··· Provided records ···
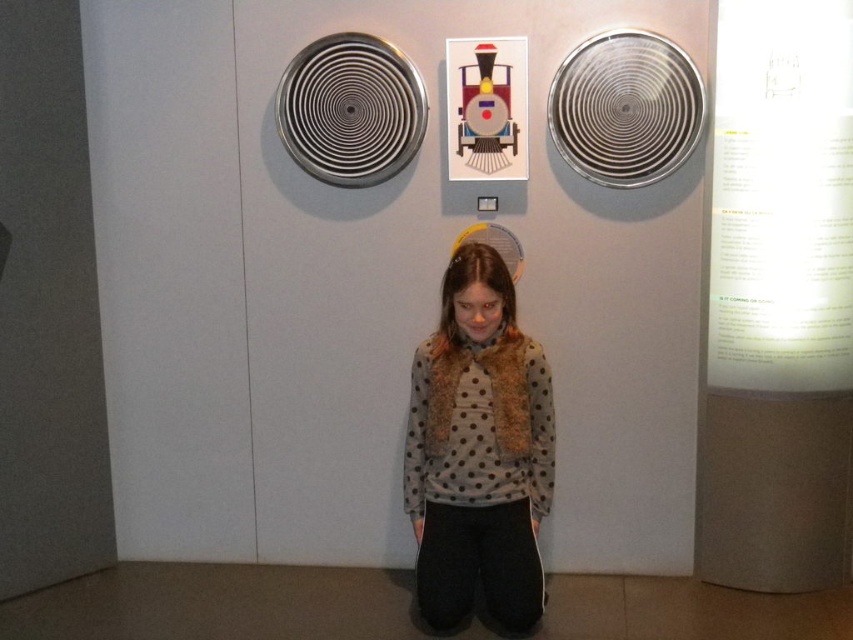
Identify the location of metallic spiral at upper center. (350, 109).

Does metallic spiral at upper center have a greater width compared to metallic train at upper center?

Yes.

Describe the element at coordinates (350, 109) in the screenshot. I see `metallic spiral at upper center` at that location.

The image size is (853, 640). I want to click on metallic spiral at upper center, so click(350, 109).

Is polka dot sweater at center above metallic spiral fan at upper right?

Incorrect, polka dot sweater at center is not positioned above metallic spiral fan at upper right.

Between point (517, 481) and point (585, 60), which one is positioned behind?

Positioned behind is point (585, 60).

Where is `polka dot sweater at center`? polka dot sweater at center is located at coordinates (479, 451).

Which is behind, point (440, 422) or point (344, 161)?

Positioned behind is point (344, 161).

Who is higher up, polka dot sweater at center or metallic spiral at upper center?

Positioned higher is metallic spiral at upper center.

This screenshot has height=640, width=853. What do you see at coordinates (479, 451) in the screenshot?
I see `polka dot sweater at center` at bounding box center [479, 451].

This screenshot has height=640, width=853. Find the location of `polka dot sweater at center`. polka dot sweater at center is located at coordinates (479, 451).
···
**Task to complete**.
Starting with the first of the entries and going on through the line with "Positioned higher is", switch "polka dot sweater" to "striped sweater" and write those lines out again with nothing else changed. Leave the pictures out.

**Solution for this task**.
Identify the location of metallic spiral at upper center. (350, 109).

Does metallic spiral at upper center have a greater width compared to metallic train at upper center?

Yes.

Describe the element at coordinates (350, 109) in the screenshot. I see `metallic spiral at upper center` at that location.

The image size is (853, 640). I want to click on metallic spiral at upper center, so click(350, 109).

Is striped sweater at center above metallic spiral fan at upper right?

Incorrect, striped sweater at center is not positioned above metallic spiral fan at upper right.

Between point (517, 481) and point (585, 60), which one is positioned behind?

Positioned behind is point (585, 60).

Where is `striped sweater at center`? striped sweater at center is located at coordinates (479, 451).

Which is behind, point (440, 422) or point (344, 161)?

Positioned behind is point (344, 161).

Who is higher up, striped sweater at center or metallic spiral at upper center?

Positioned higher is metallic spiral at upper center.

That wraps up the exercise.